**REQUIREMENTS:** Reproduce every one of the rows below word for word, keeping their order and line breaks unchanged.

________________

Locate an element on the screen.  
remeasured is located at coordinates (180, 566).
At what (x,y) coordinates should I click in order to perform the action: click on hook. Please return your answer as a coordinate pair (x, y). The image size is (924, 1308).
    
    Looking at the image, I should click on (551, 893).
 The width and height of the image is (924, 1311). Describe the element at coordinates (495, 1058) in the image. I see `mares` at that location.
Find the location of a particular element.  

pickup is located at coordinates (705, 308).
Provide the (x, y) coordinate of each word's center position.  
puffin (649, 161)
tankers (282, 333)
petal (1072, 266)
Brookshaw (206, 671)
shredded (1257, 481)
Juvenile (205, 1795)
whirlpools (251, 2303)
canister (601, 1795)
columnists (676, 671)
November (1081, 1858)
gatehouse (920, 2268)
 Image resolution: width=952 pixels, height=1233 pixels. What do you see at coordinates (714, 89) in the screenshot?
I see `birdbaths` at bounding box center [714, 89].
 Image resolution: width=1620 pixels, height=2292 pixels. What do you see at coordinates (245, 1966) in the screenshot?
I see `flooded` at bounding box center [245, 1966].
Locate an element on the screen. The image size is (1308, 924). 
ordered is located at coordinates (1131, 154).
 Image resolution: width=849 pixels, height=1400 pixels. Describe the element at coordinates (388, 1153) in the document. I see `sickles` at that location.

________________

**WRITTEN ANSWER:**
Locate an element on the screen.  
remeasured is located at coordinates (180, 566).
At what (x,y) coordinates should I click in order to perform the action: click on hook. Please return your answer as a coordinate pair (x, y). The image size is (924, 1308).
    
    Looking at the image, I should click on (551, 893).
 The width and height of the image is (924, 1311). Describe the element at coordinates (495, 1058) in the image. I see `mares` at that location.
Find the location of a particular element.  

pickup is located at coordinates (705, 308).
Provide the (x, y) coordinate of each word's center position.  
puffin (649, 161)
tankers (282, 333)
petal (1072, 266)
Brookshaw (206, 671)
shredded (1257, 481)
Juvenile (205, 1795)
whirlpools (251, 2303)
canister (601, 1795)
columnists (676, 671)
November (1081, 1858)
gatehouse (920, 2268)
 Image resolution: width=952 pixels, height=1233 pixels. What do you see at coordinates (714, 89) in the screenshot?
I see `birdbaths` at bounding box center [714, 89].
 Image resolution: width=1620 pixels, height=2292 pixels. What do you see at coordinates (245, 1966) in the screenshot?
I see `flooded` at bounding box center [245, 1966].
Locate an element on the screen. The image size is (1308, 924). 
ordered is located at coordinates (1131, 154).
 Image resolution: width=849 pixels, height=1400 pixels. Describe the element at coordinates (388, 1153) in the document. I see `sickles` at that location.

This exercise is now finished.